[Version difference data]
————
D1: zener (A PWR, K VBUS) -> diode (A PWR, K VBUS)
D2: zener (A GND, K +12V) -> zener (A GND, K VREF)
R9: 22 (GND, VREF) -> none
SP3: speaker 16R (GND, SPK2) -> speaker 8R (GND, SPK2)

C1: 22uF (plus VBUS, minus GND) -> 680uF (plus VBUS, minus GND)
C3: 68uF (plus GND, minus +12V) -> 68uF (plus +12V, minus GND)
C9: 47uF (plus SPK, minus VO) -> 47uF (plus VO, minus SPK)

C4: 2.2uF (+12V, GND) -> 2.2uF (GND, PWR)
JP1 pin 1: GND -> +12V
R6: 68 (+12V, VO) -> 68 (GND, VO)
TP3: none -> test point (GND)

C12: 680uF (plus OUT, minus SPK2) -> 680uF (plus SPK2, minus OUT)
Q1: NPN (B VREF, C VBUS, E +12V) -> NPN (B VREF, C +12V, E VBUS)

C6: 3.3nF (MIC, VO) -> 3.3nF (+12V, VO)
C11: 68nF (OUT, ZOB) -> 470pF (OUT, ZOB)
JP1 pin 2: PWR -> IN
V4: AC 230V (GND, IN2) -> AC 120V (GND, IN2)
————
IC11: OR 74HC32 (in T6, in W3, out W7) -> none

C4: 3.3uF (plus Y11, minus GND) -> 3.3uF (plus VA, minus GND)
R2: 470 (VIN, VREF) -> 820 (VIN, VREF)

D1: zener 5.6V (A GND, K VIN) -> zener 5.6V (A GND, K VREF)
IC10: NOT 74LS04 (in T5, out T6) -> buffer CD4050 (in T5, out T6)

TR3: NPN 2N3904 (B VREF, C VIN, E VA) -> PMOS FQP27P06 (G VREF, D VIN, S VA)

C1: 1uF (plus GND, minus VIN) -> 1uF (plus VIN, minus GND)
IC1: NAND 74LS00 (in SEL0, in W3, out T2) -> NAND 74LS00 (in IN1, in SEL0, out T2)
————
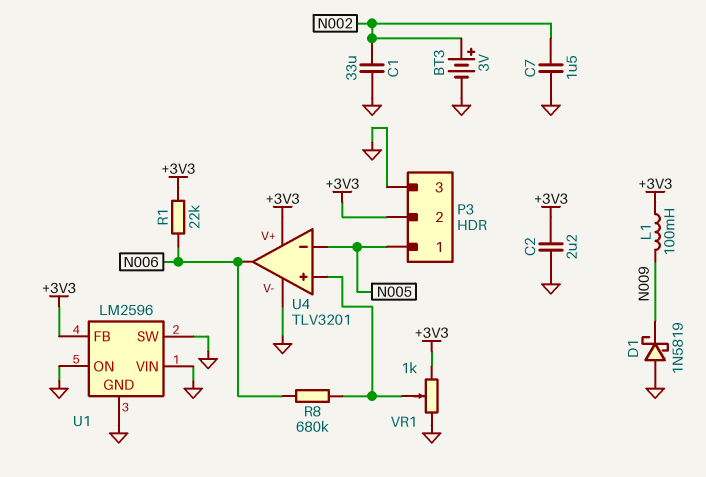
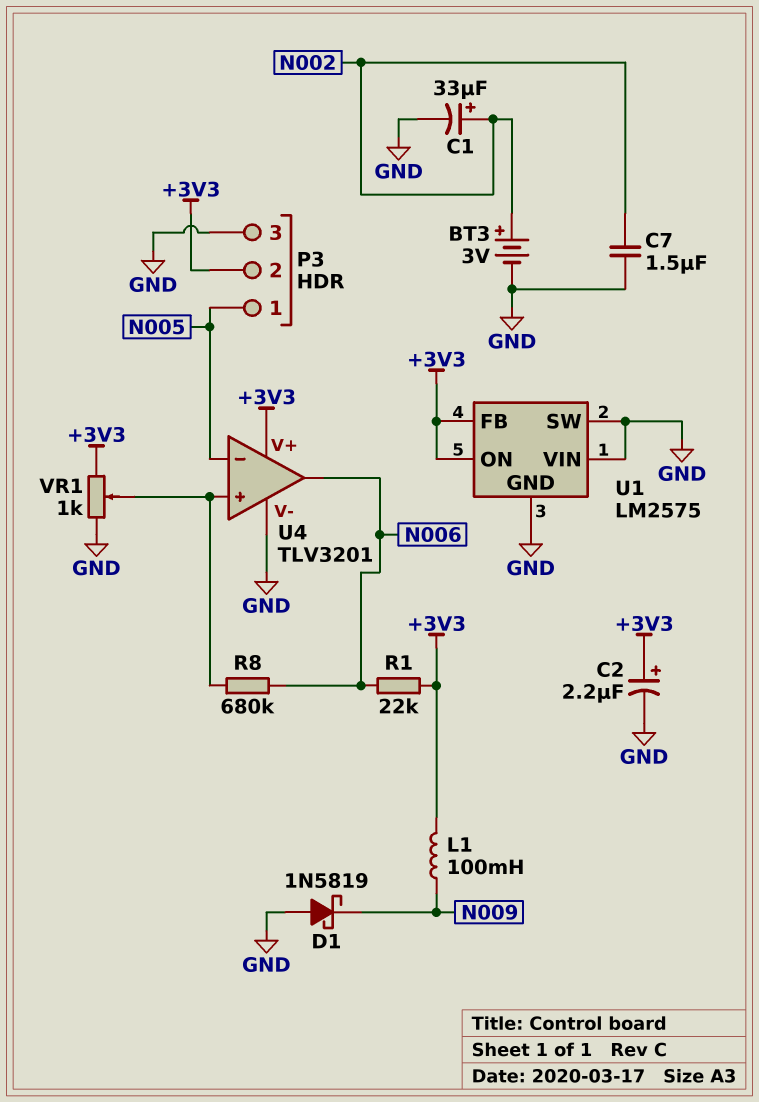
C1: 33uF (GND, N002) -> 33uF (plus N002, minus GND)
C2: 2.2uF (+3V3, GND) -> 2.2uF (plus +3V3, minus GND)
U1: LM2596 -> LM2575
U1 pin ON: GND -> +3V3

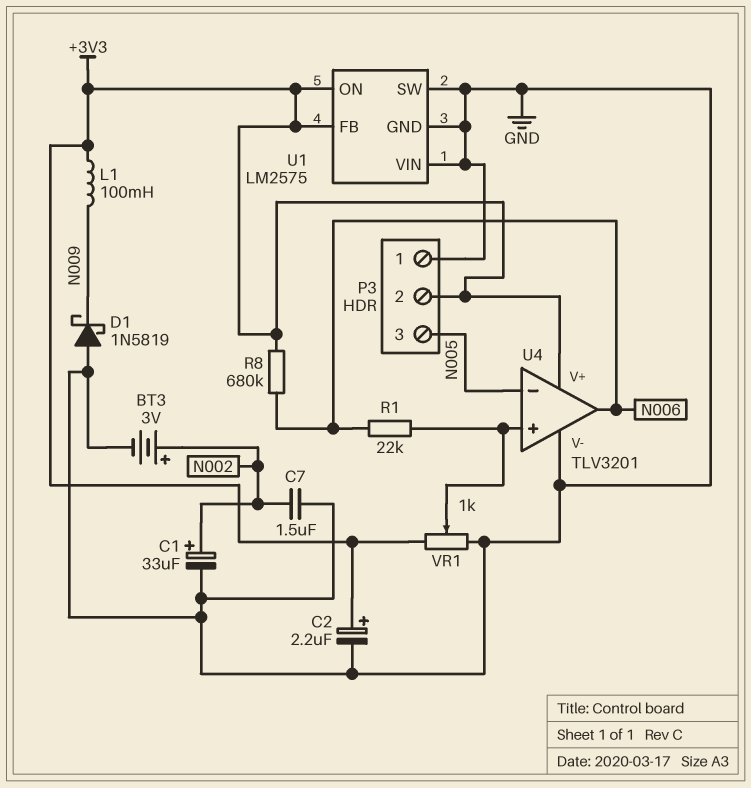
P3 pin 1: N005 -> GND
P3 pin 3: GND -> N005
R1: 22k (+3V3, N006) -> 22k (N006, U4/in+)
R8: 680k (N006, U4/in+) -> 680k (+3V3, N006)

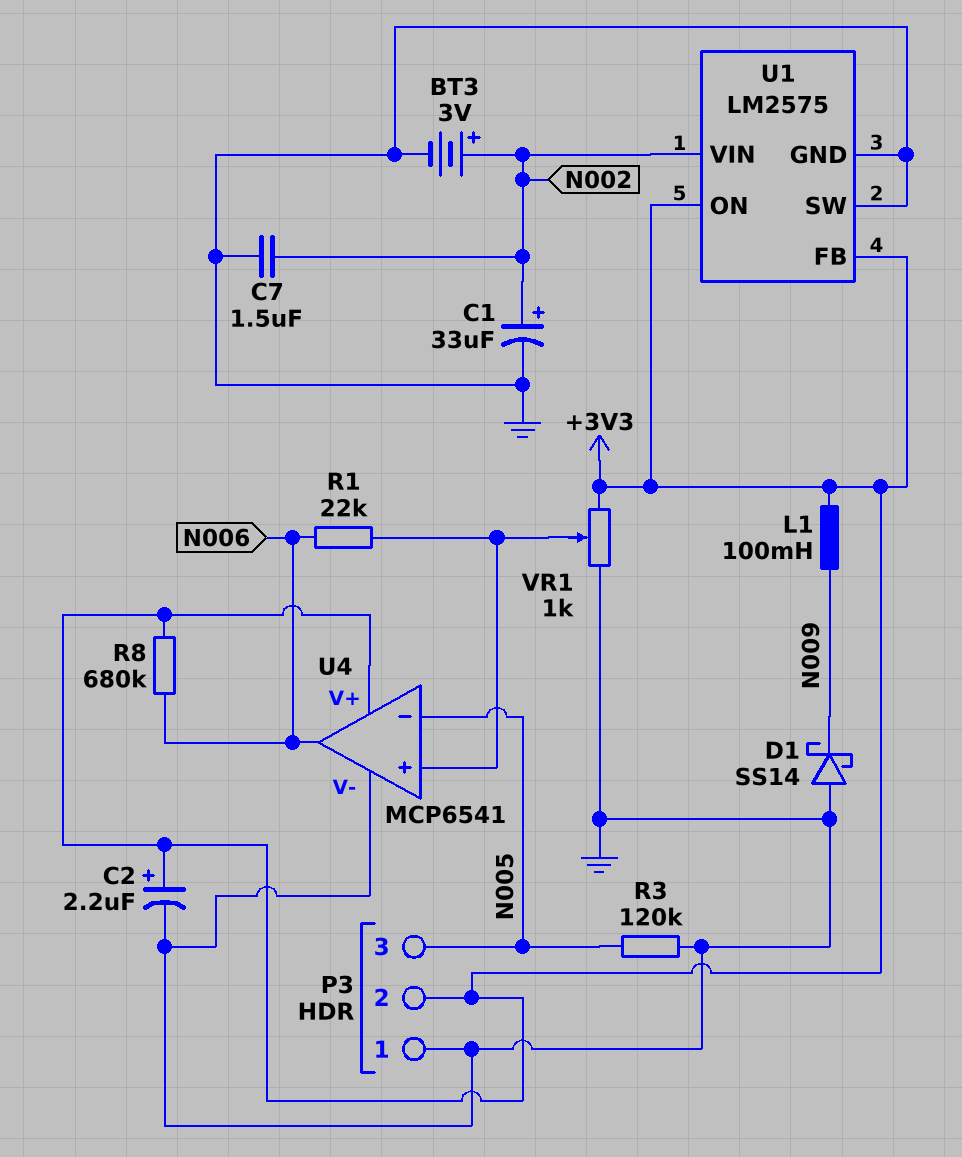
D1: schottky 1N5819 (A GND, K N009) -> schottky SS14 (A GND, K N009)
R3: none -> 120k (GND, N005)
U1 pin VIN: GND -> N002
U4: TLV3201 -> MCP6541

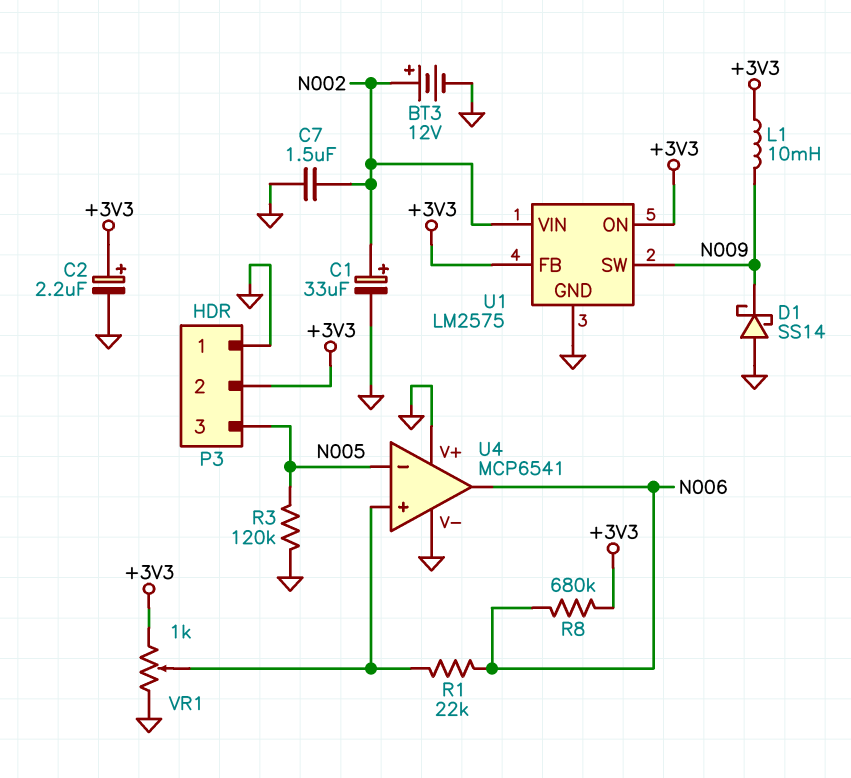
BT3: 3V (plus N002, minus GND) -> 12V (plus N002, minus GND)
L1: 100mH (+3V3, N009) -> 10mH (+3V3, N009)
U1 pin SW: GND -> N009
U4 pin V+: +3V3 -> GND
————
■ **Task directions**:
Please reproduce, exactly as they appear above, the lines from the line containing "C1: 22uF (plus" up to and including the line containing "V4: AC 230V (GND, IN2) -> AC 120V (GND, IN2)".

■ **Your solution**:
C1: 22uF (plus VBUS, minus GND) -> 680uF (plus VBUS, minus GND)
C3: 68uF (plus GND, minus +12V) -> 68uF (plus +12V, minus GND)
C9: 47uF (plus SPK, minus VO) -> 47uF (plus VO, minus SPK)

C4: 2.2uF (+12V, GND) -> 2.2uF (GND, PWR)
JP1 pin 1: GND -> +12V
R6: 68 (+12V, VO) -> 68 (GND, VO)
TP3: none -> test point (GND)

C12: 680uF (plus OUT, minus SPK2) -> 680uF (plus SPK2, minus OUT)
Q1: NPN (B VREF, C VBUS, E +12V) -> NPN (B VREF, C +12V, E VBUS)

C6: 3.3nF (MIC, VO) -> 3.3nF (+12V, VO)
C11: 68nF (OUT, ZOB) -> 470pF (OUT, ZOB)
JP1 pin 2: PWR -> IN
V4: AC 230V (GND, IN2) -> AC 120V (GND, IN2)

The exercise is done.